**EXERCISE:**
Take from the material every line containing the string "FILT" and copy it.

[[ INPUT DATA open ]]

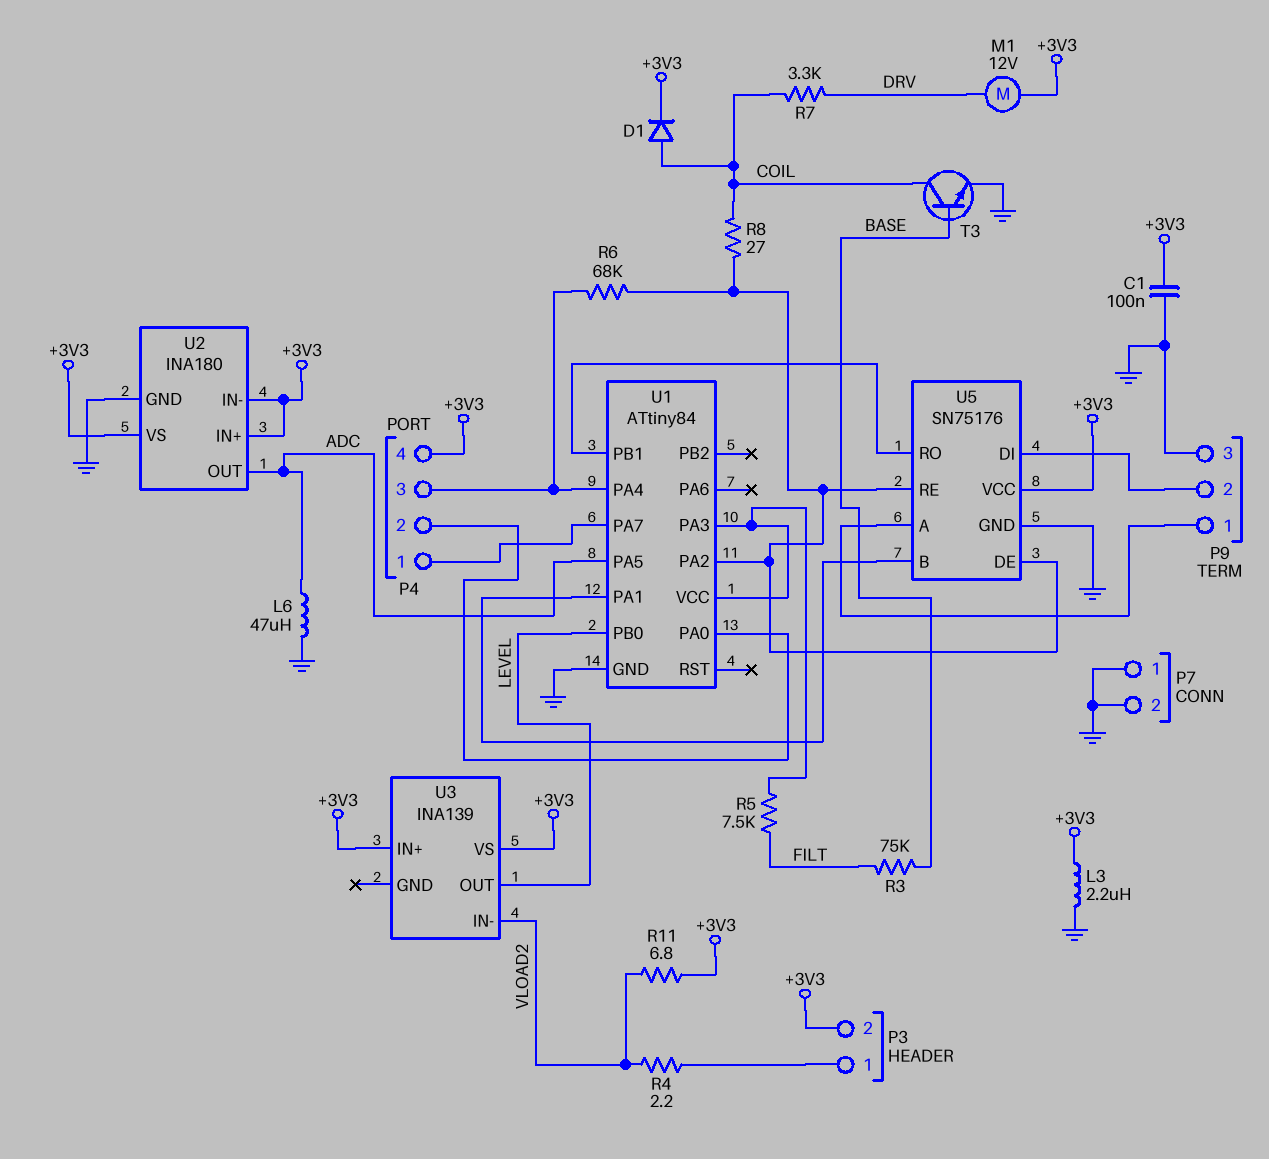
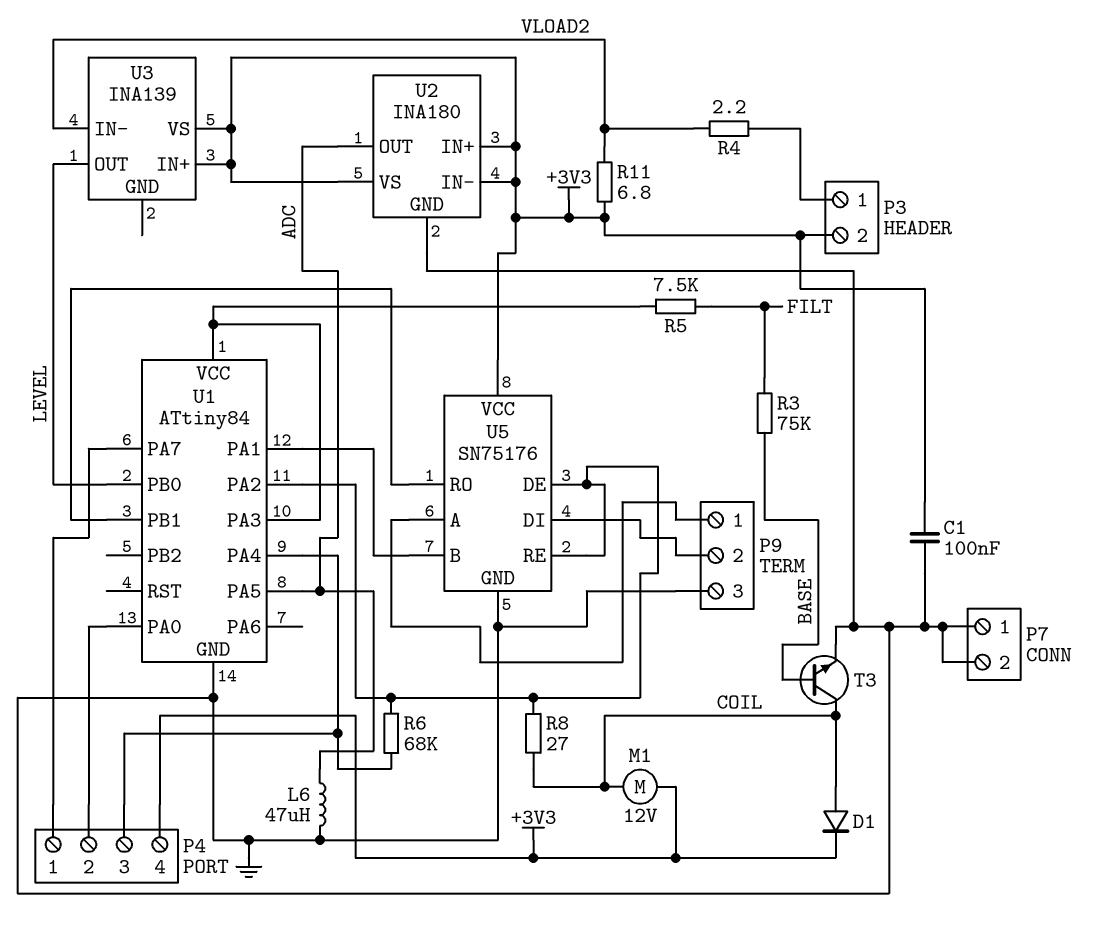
L3: 2.2uH (+3V3, GND) -> none
M1: motor 12V (+3V3, DRV) -> motor 12V (+3V3, COIL)
R7: 3.3k (COIL, DRV) -> none

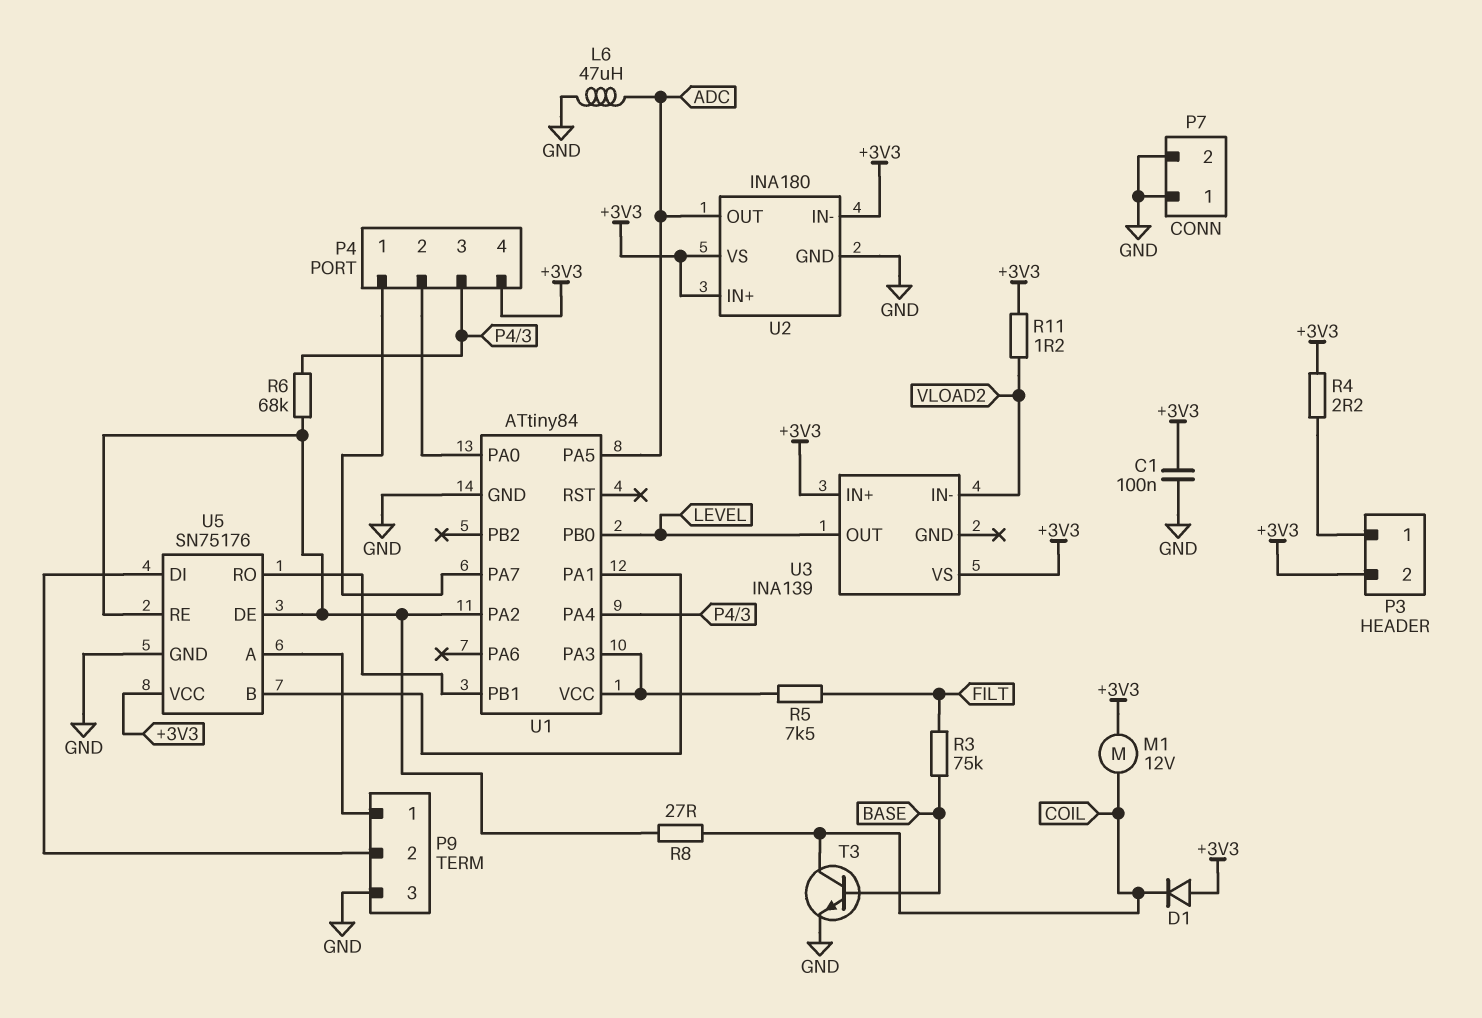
D1: diode (A COIL, K +3V3) -> diode (A +3V3, K COIL)
R4: 2.2 (P3/1, VLOAD2) -> 2.2 (+3V3, P3/1)
R11: 6.8 (+3V3, VLOAD2) -> 1.2 (+3V3, VLOAD2)

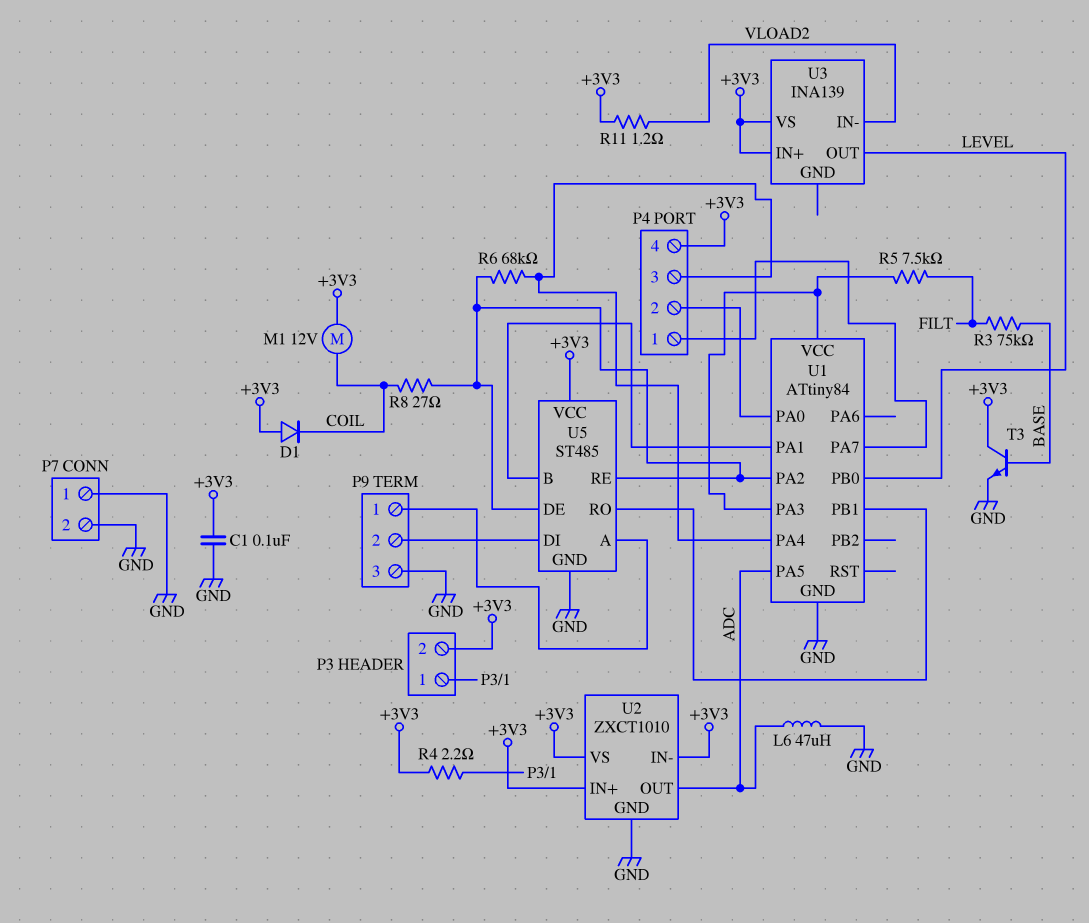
T3: NPN (B BASE, C COIL, E GND) -> NPN (B BASE, C +3V3, E GND)
U2: INA180 -> ZXCT1010
U5: SN75176 -> ST485

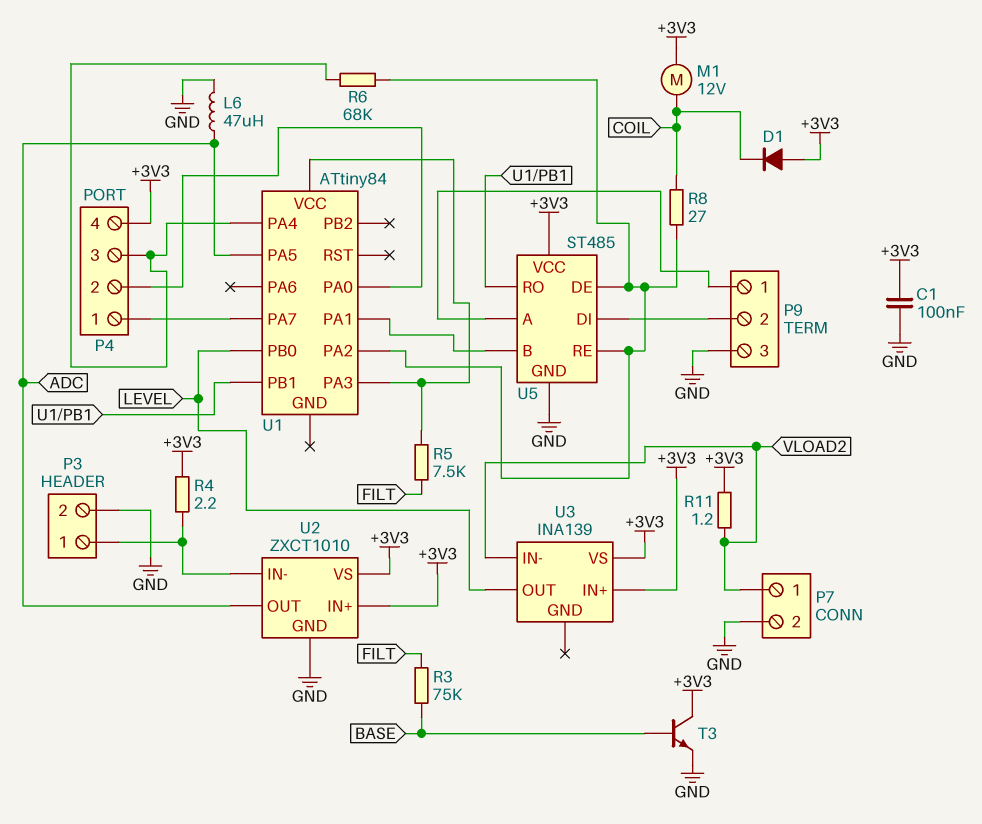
P3 pin 2: +3V3 -> GND
P7 pin 1: GND -> VLOAD2
U1 pin GND: GND -> none
U2 pin IN-: +3V3 -> P3/1

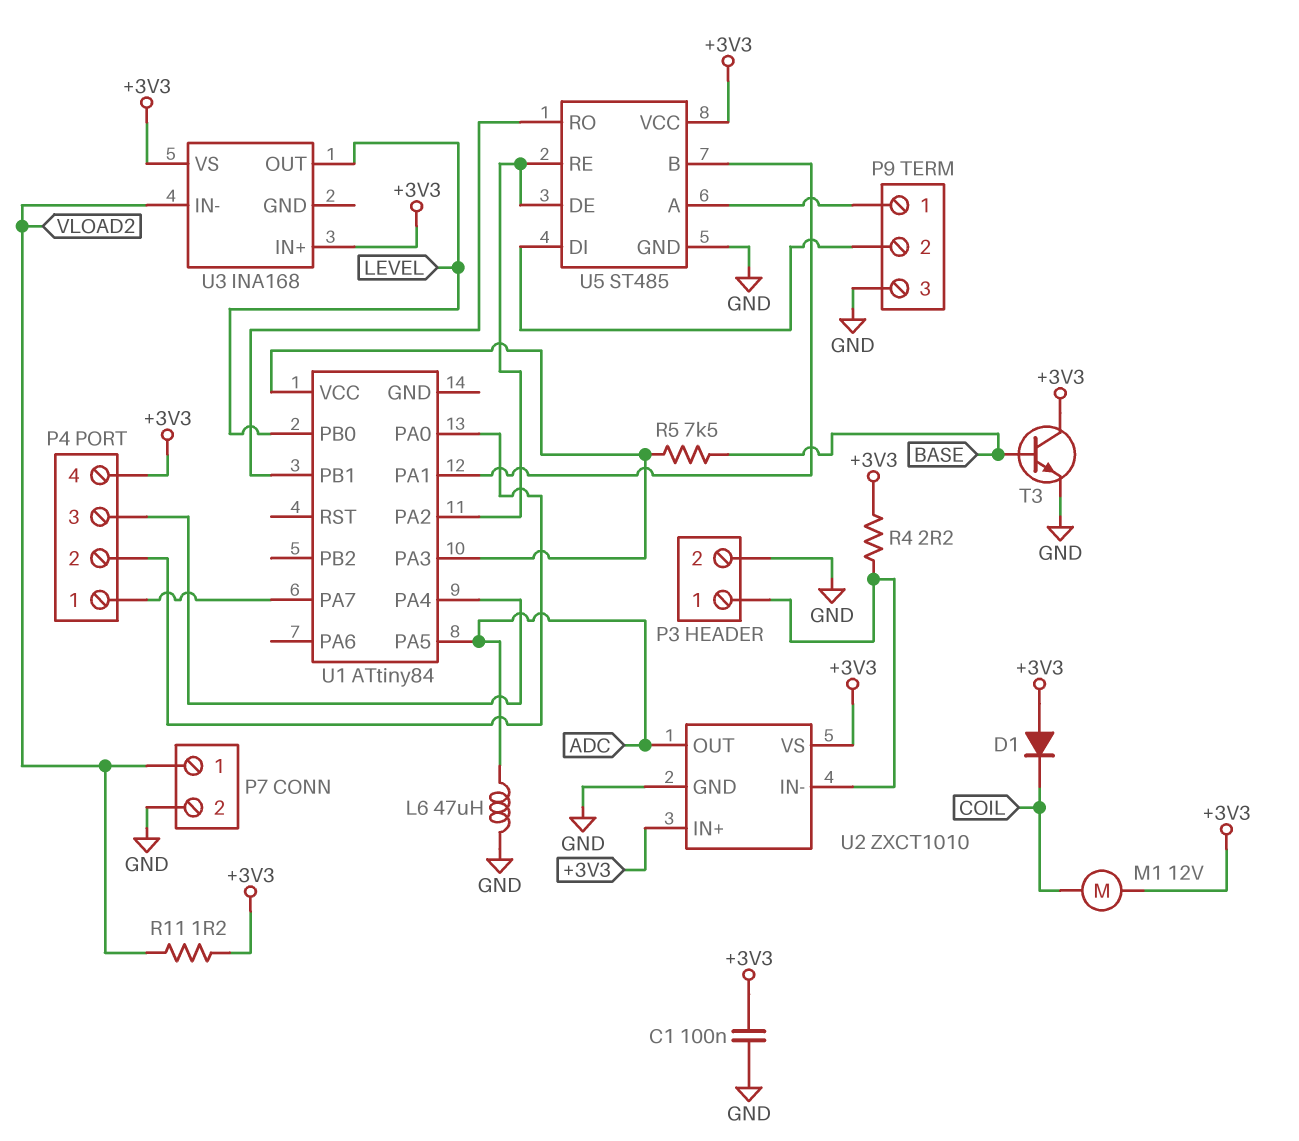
R3: 75k (BASE, FILT) -> none
R5: 7.5k (FILT, U1/PA3) -> 7.5k (BASE, U1/PA3)
R6: 68k (P4/3, U1/PA2) -> none
R8: 27 (COIL, U1/PA2) -> none
U3: INA139 -> INA168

[[ INPUT DATA closed ]]

**OUTPUT FOR THIS TASK:**
R3: 75k (BASE, FILT) -> none
R5: 7.5k (FILT, U1/PA3) -> 7.5k (BASE, U1/PA3)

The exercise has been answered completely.